──────── Materials provided
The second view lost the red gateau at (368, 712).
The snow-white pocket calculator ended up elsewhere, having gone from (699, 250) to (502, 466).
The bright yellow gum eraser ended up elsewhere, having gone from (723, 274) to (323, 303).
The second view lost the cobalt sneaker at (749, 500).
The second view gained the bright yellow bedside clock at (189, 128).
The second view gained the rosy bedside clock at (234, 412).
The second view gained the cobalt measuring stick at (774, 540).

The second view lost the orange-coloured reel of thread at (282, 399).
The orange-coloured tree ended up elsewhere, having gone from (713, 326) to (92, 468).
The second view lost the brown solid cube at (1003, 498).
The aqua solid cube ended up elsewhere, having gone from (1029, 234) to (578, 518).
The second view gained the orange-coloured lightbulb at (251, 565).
────────────────
──────── Materials provided
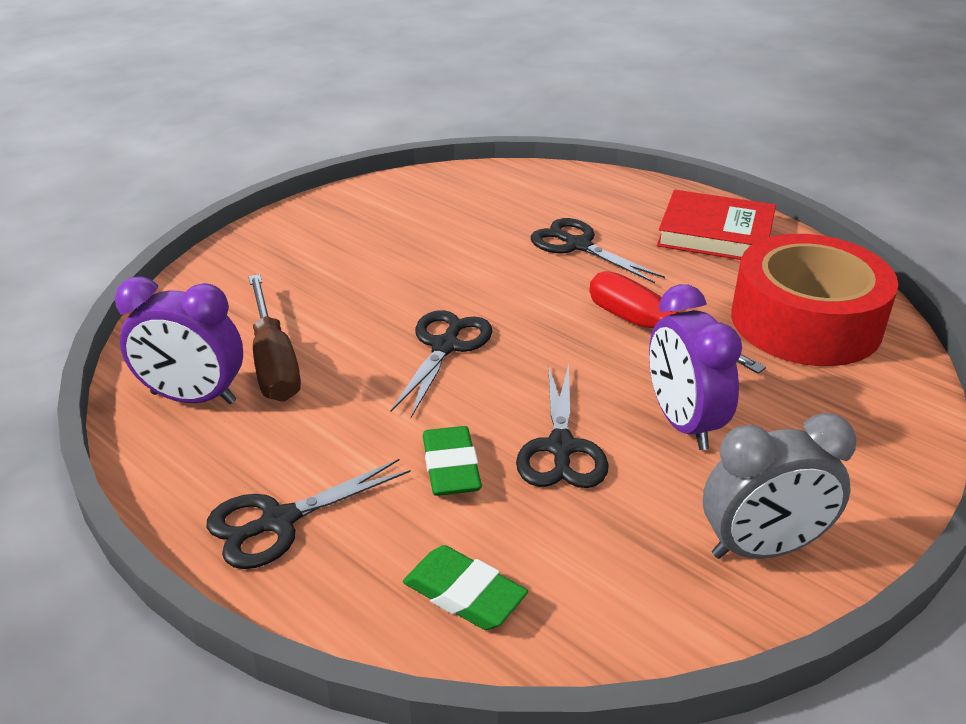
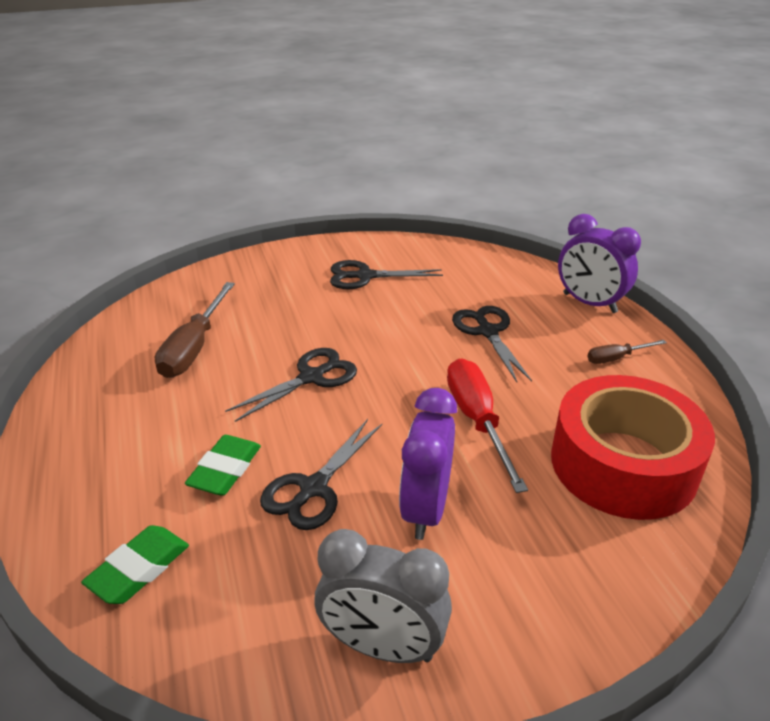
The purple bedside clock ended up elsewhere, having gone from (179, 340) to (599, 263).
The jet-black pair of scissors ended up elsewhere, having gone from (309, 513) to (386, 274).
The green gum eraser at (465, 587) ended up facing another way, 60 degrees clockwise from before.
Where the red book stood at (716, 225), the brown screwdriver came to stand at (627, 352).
────────────────
──────── Materials provided
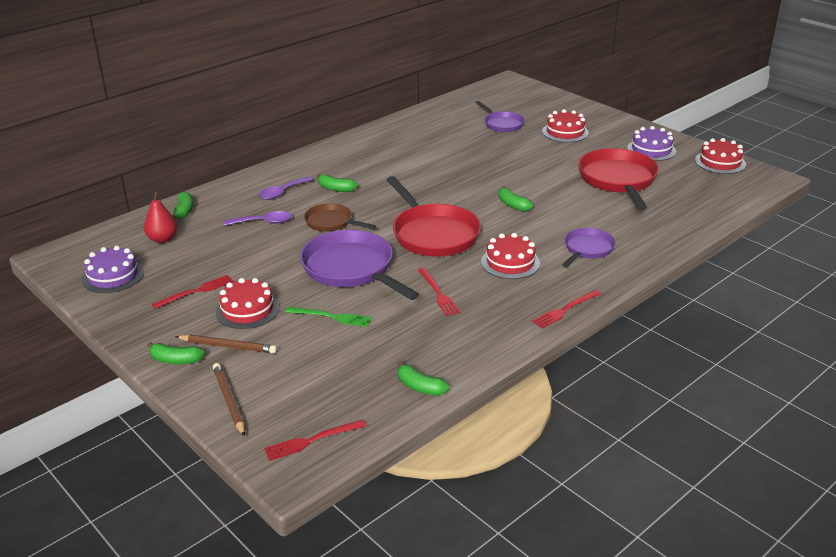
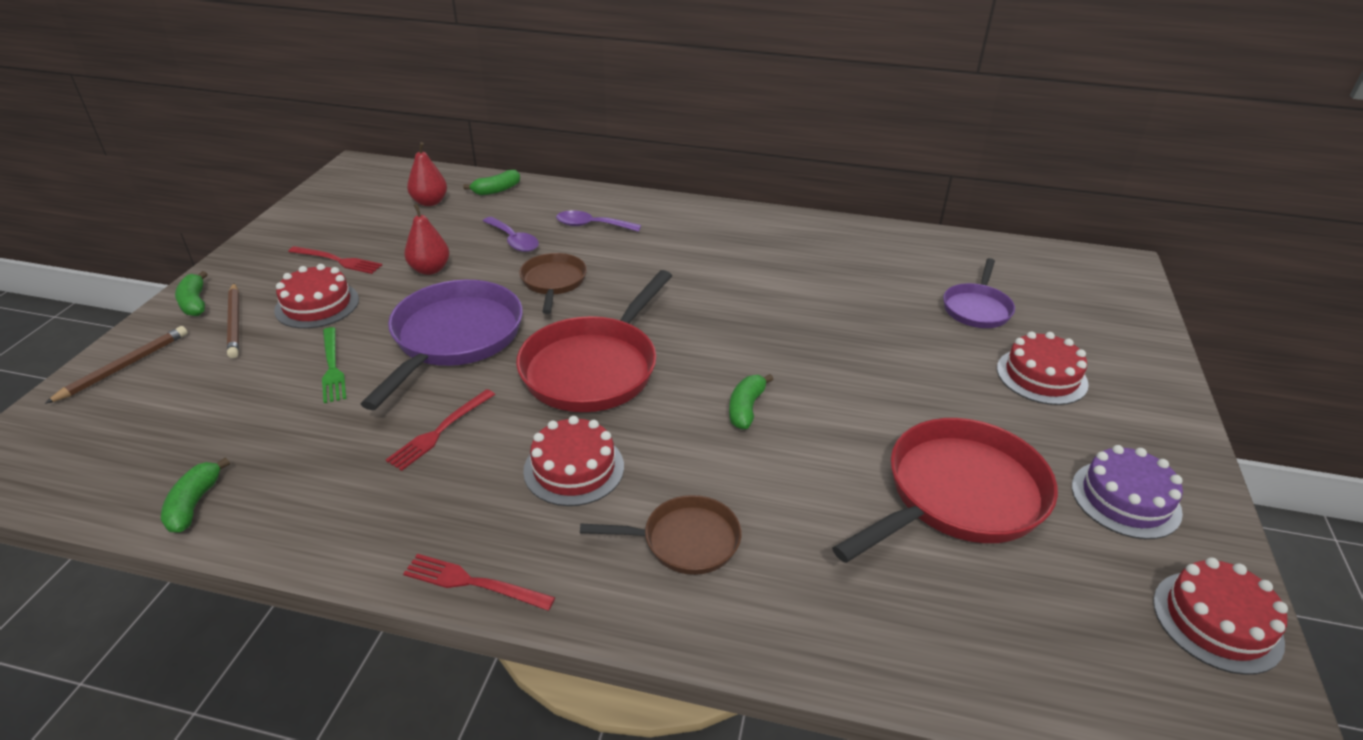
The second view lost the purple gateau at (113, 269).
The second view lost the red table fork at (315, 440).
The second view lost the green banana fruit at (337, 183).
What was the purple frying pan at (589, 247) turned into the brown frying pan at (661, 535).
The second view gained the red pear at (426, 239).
────────────────
- What you have to do -
Pick each line holding "bright" out of the entries above and return it.

- The answer -
The bright yellow gum eraser ended up elsewhere, having gone from (723, 274) to (323, 303).
The second view gained the bright yellow bedside clock at (189, 128).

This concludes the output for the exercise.